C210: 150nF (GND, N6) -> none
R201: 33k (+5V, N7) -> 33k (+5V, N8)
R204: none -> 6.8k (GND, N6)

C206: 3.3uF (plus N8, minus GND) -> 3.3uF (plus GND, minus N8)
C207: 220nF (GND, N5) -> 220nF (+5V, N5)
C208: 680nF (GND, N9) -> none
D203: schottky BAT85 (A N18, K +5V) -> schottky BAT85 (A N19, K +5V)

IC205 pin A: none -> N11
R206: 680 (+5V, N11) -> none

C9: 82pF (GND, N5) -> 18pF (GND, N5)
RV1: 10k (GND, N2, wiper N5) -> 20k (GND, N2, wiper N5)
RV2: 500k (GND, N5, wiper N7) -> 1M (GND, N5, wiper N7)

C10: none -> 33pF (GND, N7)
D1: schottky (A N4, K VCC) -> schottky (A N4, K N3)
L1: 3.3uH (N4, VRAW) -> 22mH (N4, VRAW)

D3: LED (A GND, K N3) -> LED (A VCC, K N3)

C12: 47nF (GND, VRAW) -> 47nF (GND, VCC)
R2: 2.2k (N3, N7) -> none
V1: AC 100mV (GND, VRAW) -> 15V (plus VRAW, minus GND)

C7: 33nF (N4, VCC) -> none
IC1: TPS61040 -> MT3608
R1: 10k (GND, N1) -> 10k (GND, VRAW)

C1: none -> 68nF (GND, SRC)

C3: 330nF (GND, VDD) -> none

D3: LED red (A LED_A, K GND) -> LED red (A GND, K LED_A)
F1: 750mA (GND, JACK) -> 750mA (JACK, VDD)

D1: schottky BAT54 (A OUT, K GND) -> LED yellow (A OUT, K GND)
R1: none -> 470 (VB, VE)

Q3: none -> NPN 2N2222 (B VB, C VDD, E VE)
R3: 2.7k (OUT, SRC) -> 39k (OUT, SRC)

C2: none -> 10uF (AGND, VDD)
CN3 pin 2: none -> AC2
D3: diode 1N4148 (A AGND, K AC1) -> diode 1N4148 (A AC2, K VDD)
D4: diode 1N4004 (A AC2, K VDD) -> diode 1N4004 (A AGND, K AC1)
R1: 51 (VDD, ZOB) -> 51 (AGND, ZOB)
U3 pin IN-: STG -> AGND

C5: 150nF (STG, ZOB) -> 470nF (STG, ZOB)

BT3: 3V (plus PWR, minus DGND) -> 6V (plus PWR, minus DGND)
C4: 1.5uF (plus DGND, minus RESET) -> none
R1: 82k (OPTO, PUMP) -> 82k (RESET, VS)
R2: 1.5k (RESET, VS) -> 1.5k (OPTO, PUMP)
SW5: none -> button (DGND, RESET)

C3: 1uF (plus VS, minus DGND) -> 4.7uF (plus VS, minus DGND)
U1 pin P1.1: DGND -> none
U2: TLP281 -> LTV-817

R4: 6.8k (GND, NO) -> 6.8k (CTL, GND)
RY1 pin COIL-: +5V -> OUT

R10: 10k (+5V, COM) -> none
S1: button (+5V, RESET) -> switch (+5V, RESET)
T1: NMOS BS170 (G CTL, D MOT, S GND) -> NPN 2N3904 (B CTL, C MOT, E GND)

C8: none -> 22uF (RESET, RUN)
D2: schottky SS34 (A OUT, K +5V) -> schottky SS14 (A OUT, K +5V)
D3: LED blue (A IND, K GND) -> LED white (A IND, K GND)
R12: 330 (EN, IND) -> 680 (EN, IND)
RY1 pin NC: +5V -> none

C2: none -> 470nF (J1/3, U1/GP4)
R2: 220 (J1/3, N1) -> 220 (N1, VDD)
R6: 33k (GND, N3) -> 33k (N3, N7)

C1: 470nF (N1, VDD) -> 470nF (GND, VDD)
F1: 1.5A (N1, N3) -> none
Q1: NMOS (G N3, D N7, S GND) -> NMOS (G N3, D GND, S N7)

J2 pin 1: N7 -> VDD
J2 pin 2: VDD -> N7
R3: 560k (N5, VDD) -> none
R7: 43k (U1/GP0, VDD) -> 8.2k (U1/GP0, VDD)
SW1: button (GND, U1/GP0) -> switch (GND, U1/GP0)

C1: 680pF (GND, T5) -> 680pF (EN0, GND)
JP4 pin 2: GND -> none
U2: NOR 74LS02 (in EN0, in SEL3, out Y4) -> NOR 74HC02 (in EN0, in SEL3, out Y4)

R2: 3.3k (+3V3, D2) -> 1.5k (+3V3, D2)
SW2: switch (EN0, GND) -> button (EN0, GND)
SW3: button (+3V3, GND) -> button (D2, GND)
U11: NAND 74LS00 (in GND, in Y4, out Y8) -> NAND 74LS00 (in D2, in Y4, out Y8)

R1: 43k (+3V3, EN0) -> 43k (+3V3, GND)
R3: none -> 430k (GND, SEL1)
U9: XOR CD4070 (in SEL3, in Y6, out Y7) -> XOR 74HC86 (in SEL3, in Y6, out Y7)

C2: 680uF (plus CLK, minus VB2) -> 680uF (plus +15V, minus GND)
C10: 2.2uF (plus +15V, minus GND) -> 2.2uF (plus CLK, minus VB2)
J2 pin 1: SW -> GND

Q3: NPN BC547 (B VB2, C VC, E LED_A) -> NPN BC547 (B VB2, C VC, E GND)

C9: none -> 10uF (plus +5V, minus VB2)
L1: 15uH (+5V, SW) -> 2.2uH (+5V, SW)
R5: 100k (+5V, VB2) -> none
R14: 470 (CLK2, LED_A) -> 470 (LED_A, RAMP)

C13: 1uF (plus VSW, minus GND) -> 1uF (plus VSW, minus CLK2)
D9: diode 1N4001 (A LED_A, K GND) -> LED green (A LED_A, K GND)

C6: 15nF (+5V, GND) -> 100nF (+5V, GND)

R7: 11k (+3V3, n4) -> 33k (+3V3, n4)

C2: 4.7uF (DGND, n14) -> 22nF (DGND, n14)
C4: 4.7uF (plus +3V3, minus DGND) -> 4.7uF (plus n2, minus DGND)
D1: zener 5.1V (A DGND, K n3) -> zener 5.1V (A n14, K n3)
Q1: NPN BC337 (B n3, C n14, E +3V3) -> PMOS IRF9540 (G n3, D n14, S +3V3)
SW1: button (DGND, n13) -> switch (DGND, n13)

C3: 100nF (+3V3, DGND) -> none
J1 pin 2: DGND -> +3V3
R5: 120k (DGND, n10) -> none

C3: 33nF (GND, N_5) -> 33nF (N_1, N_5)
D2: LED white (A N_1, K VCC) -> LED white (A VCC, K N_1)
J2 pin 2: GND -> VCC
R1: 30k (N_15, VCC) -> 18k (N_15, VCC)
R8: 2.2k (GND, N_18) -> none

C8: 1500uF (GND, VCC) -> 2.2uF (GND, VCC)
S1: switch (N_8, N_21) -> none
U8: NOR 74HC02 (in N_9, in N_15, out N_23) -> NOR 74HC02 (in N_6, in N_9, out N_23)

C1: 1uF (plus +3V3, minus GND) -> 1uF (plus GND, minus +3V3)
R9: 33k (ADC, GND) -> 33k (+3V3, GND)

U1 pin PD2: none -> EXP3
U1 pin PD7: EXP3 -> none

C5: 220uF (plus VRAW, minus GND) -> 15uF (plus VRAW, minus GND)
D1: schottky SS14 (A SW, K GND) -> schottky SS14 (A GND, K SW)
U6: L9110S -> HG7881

_____

Which lines above run from the one containing "IC1: TPS61040 -> MT3608" down to the one containing "D1: schottky BAT54"? Repeat exactly those, both ends included, and nothing else.

IC1: TPS61040 -> MT3608
R1: 10k (GND, N1) -> 10k (GND, VRAW)

C1: none -> 68nF (GND, SRC)

C3: 330nF (GND, VDD) -> none

D3: LED red (A LED_A, K GND) -> LED red (A GND, K LED_A)
F1: 750mA (GND, JACK) -> 750mA (JACK, VDD)

D1: schottky BAT54 (A OUT, K GND) -> LED yellow (A OUT, K GND)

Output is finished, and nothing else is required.